> _Task directions_
Only an exact copy of the lines beginning at the one that contains "(491, 563) = (610, 143): none" and ending at the last line of the records below counts as the answer.

START Given records

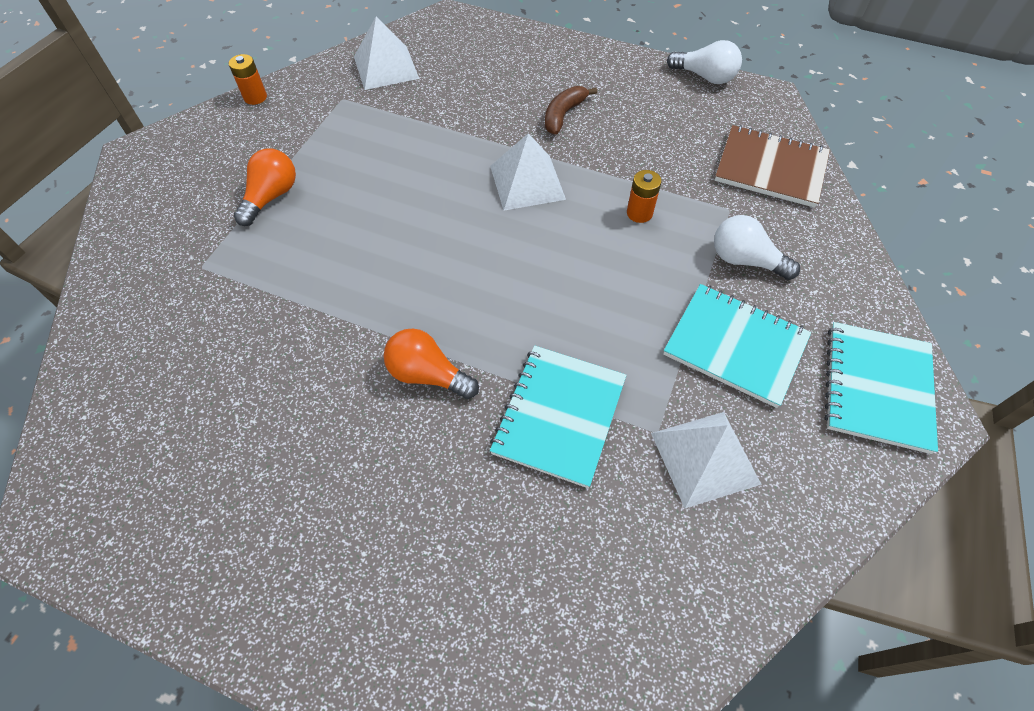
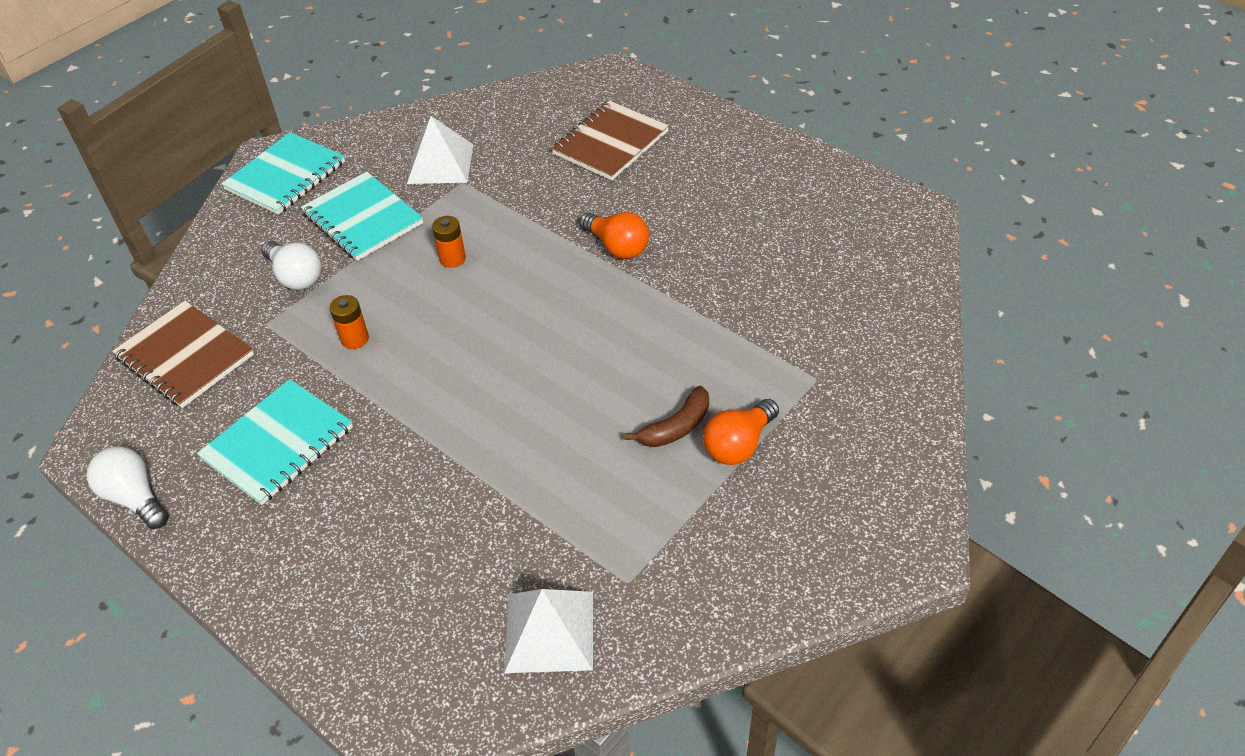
camera: 160 degrees left, 10 degrees down
(255, 97) = (753, 617): orange battery -> orange battery (452, 259)
(491, 563) = (610, 143): none -> brown notebook
(527, 182) = (446, 398): white pyramid -> none
(559, 416) = (527, 203): turquoise notebook -> turquoise notebook (278, 443)
(563, 115) = (352, 480): brown banana -> brown banana (676, 427)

END Given records

> _Response area_
(491, 563) = (610, 143): none -> brown notebook
(527, 182) = (446, 398): white pyramid -> none
(559, 416) = (527, 203): turquoise notebook -> turquoise notebook (278, 443)
(563, 115) = (352, 480): brown banana -> brown banana (676, 427)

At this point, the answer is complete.